WHAT YOU NEED TO DO: The lines to copy are those in the records below that hold the word "cone".

MATERIAL SHOWN:
=-=-=

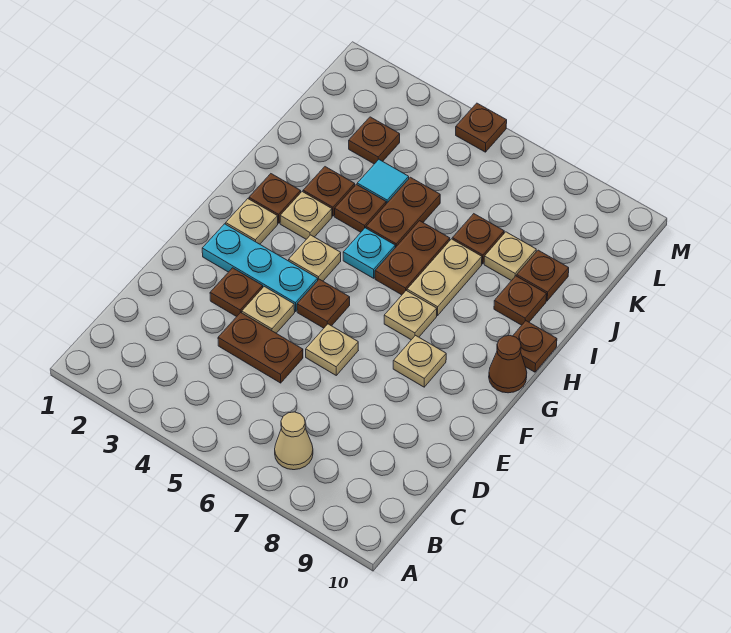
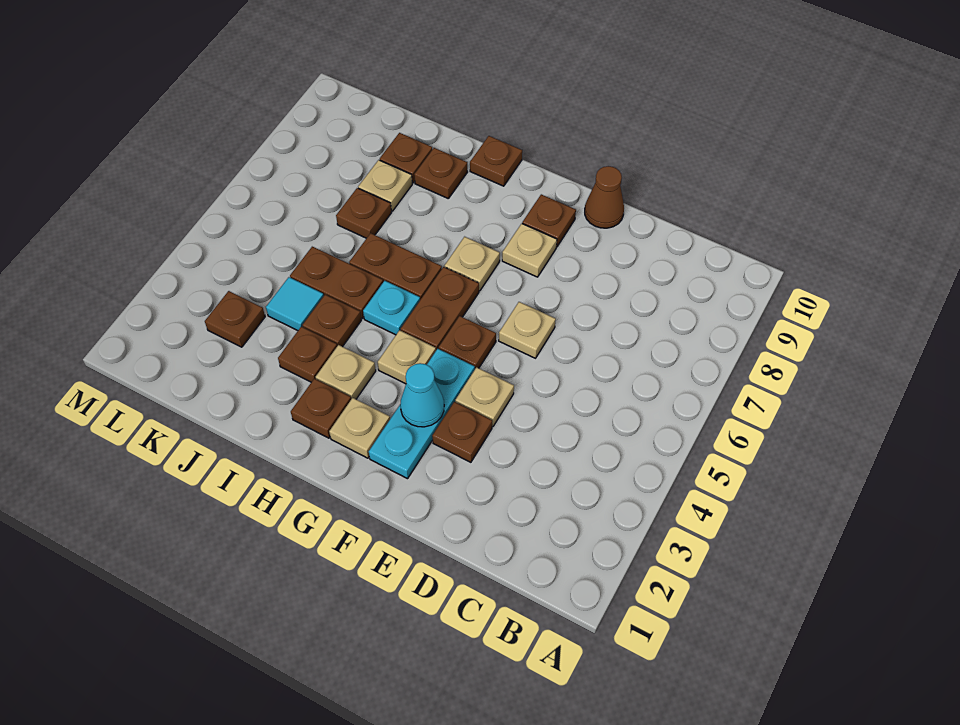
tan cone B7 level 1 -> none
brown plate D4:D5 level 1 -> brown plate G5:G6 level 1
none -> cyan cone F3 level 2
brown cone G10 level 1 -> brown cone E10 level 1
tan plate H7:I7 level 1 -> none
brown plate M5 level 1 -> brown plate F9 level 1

=-=-=

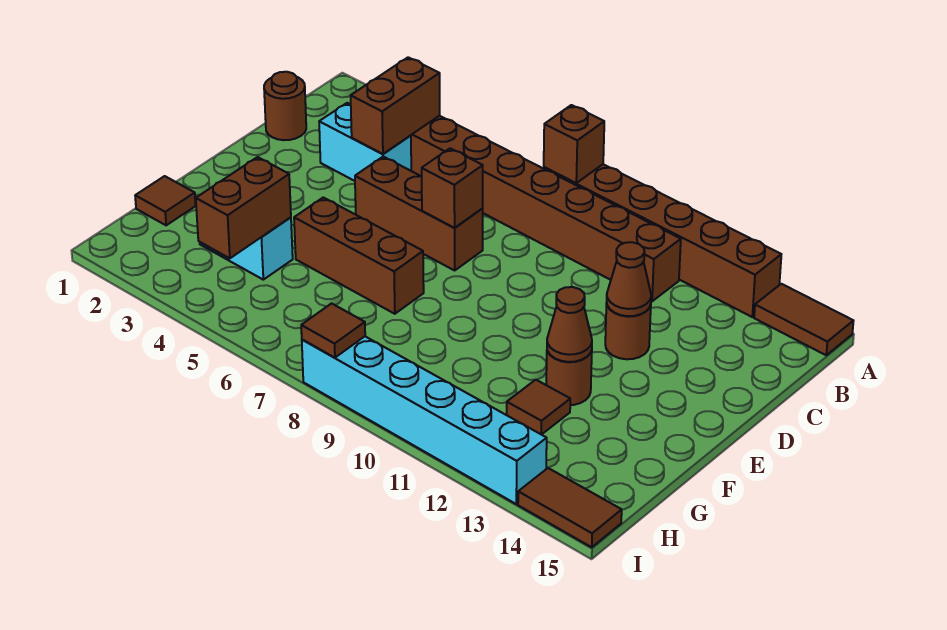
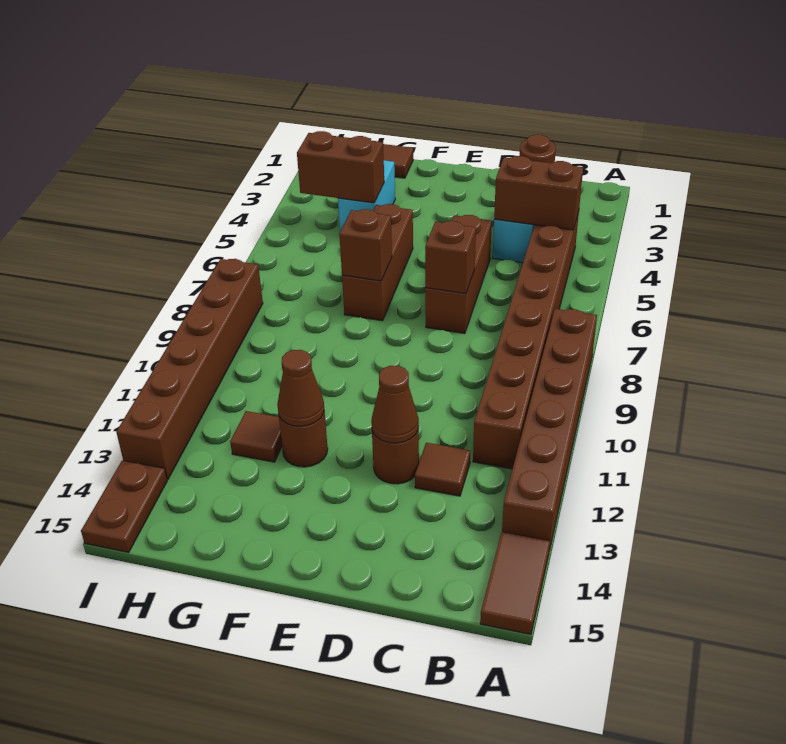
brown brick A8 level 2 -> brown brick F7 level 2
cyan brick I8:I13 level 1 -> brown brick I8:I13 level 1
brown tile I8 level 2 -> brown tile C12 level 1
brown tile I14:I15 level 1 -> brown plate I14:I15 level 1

=-=-=

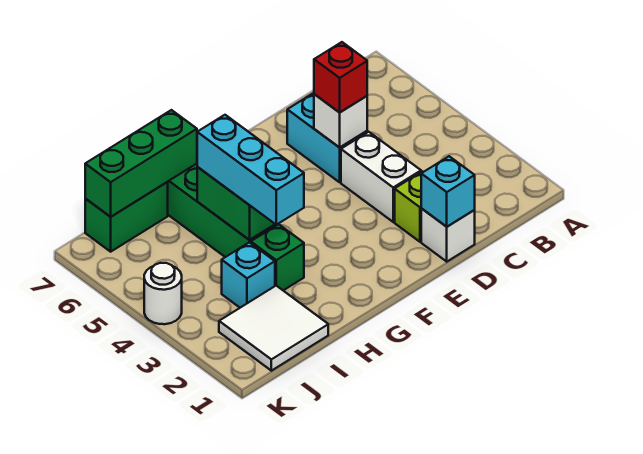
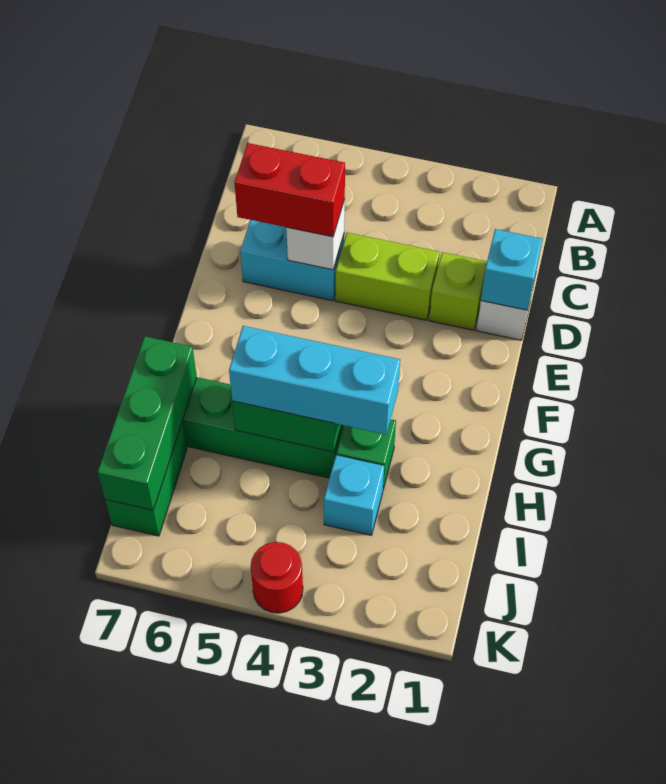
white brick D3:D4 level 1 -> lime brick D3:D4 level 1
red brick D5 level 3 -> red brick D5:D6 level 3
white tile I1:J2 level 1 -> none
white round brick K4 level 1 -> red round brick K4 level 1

=-=-=

RESULT FOR THIS EXERCISE:
tan cone B7 level 1 -> none
none -> cyan cone F3 level 2
brown cone G10 level 1 -> brown cone E10 level 1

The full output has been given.